Task prompt: The answer must be an exact copy of the records, with no pictures in it.

Data:
============

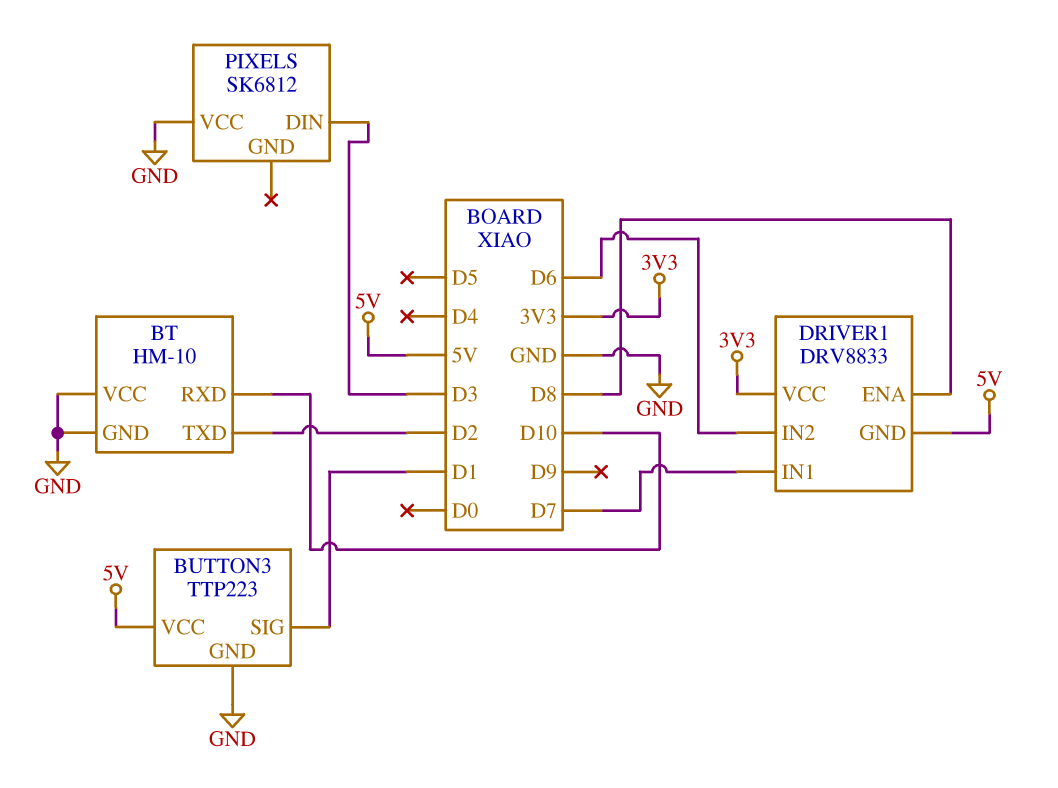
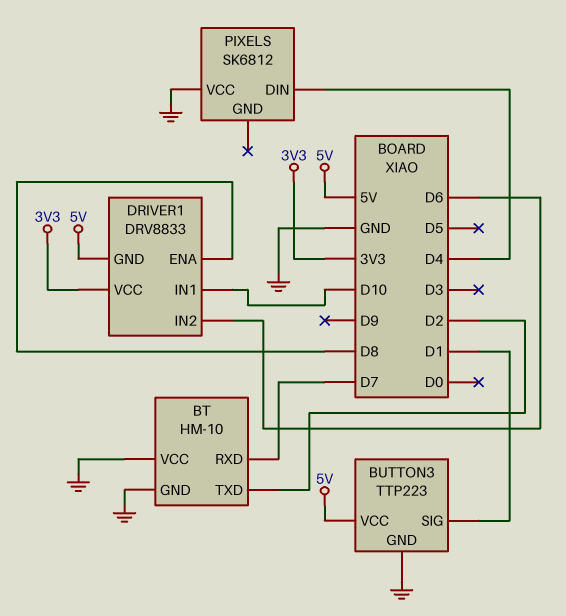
BT pin RXD: D10 -> D7
DRIVER1 pin IN1: D7 -> D10
PIXELS pin DIN: D3 -> D4

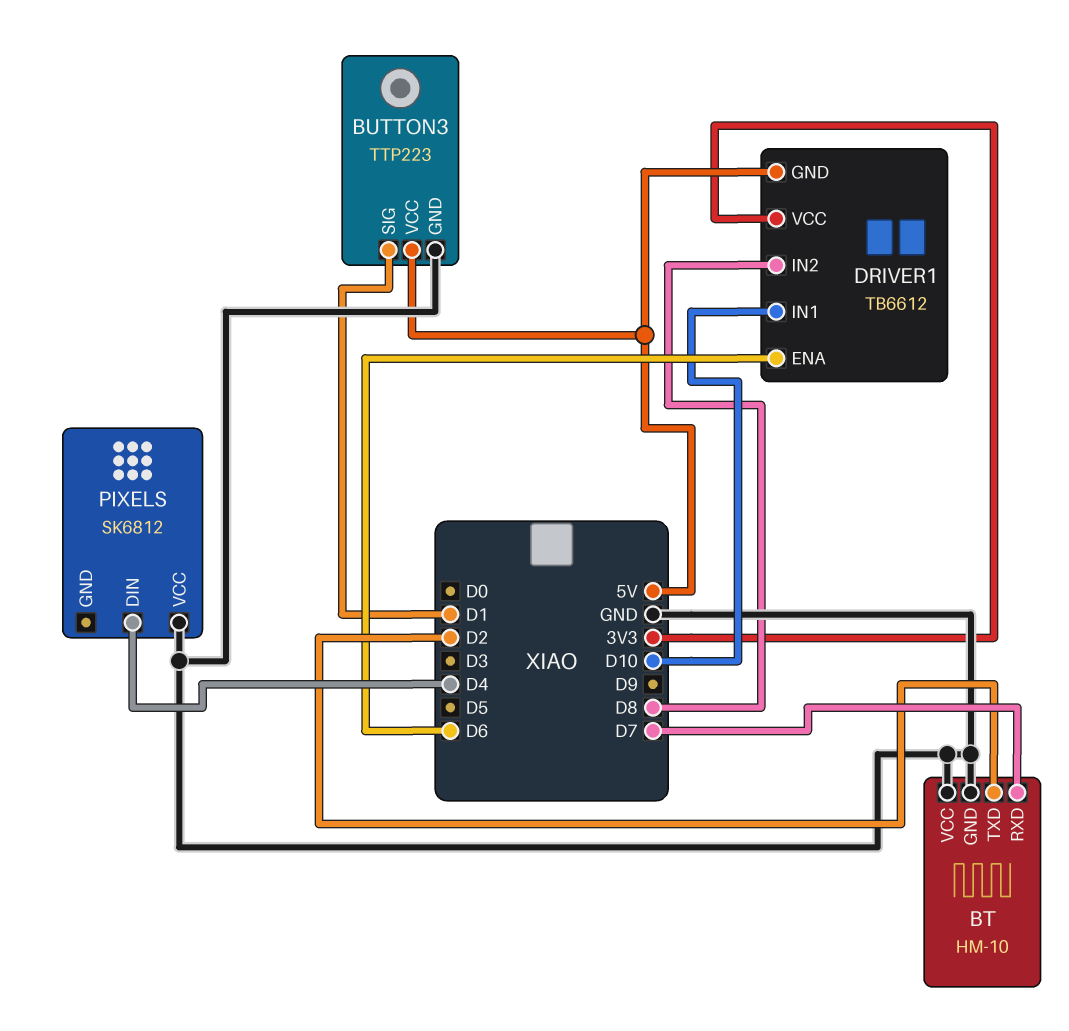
DRIVER1: DRV8833 -> TB6612
DRIVER1 pin ENA: D8 -> D6
DRIVER1 pin IN2: D6 -> D8

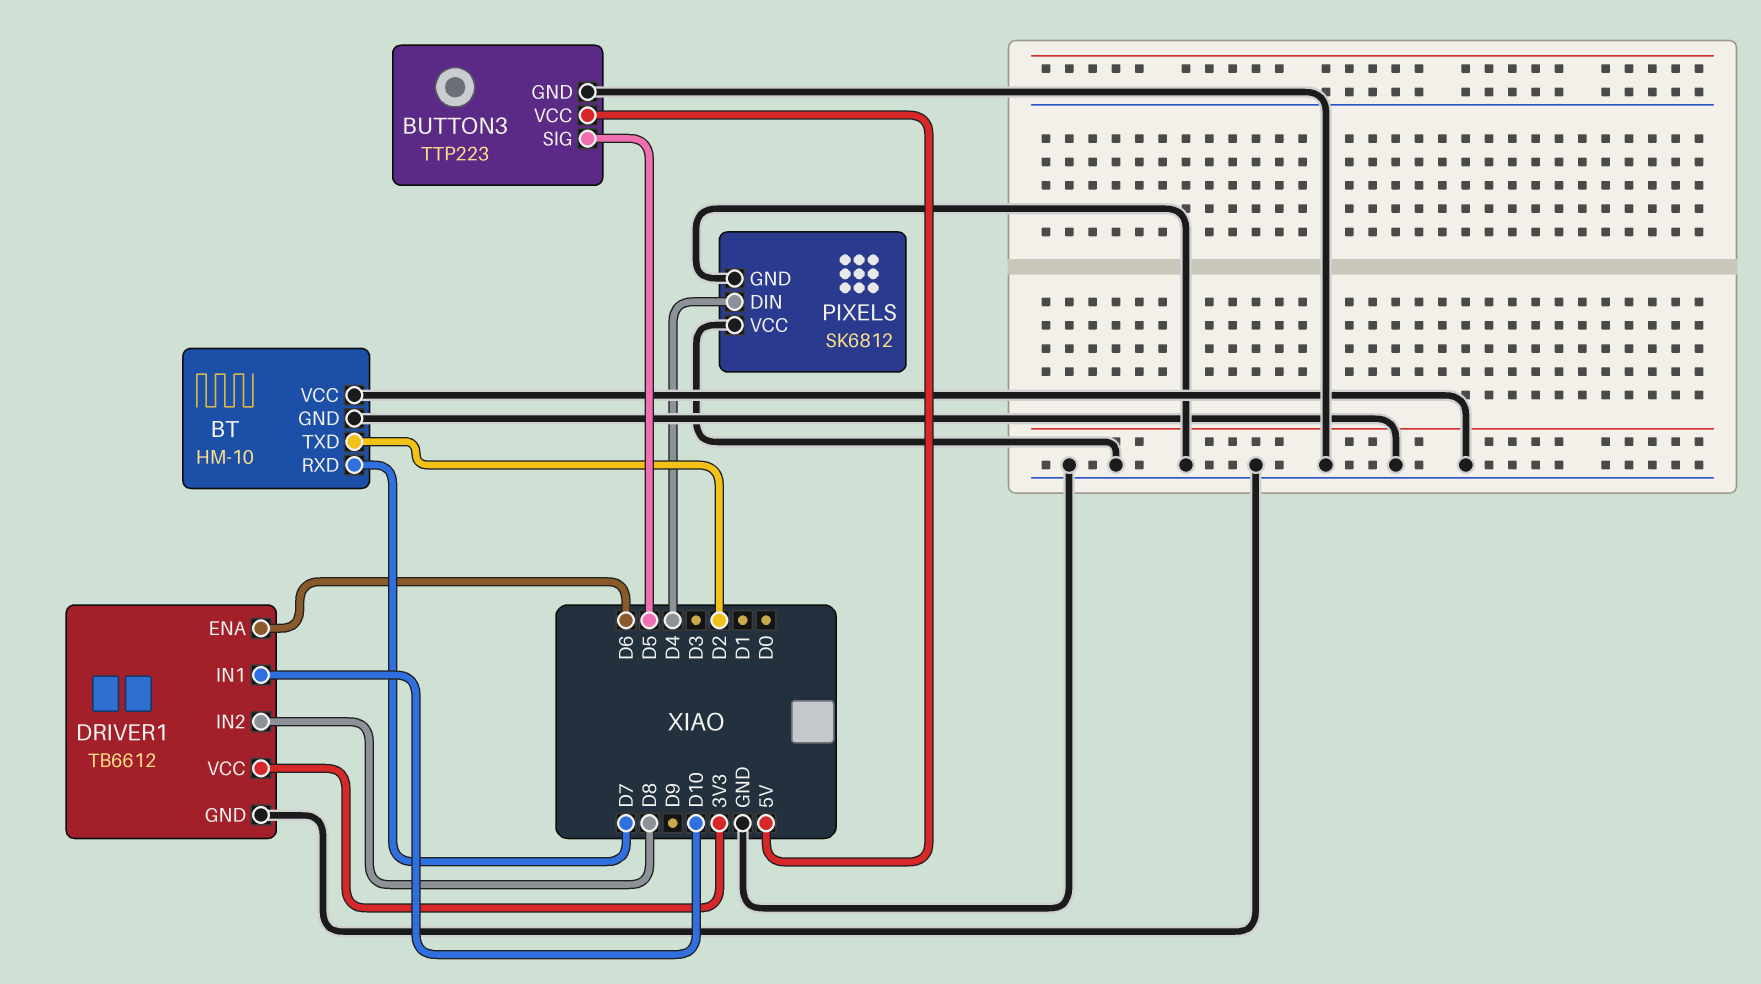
BUTTON3 pin SIG: D1 -> D5
DRIVER1 pin GND: 5V -> GND
PIXELS pin GND: none -> GND

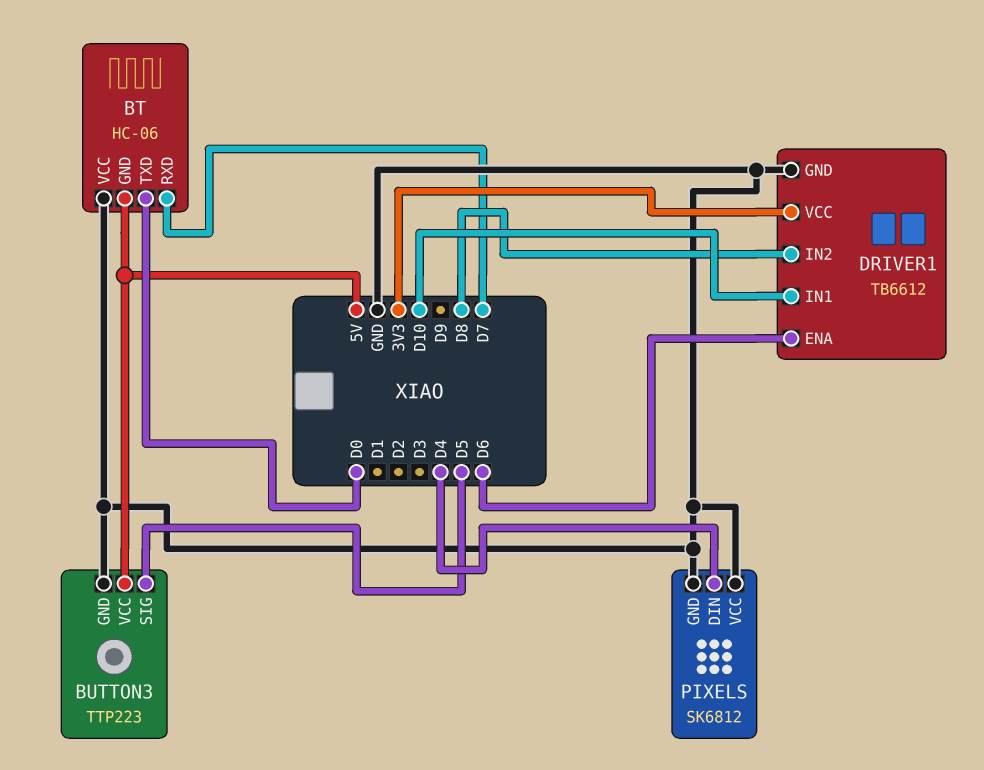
BT: HM-10 -> HC-06
BT pin GND: GND -> 5V
BT pin TXD: D2 -> D0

============

Task response:
BT pin RXD: D10 -> D7
DRIVER1 pin IN1: D7 -> D10
PIXELS pin DIN: D3 -> D4

DRIVER1: DRV8833 -> TB6612
DRIVER1 pin ENA: D8 -> D6
DRIVER1 pin IN2: D6 -> D8

BUTTON3 pin SIG: D1 -> D5
DRIVER1 pin GND: 5V -> GND
PIXELS pin GND: none -> GND

BT: HM-10 -> HC-06
BT pin GND: GND -> 5V
BT pin TXD: D2 -> D0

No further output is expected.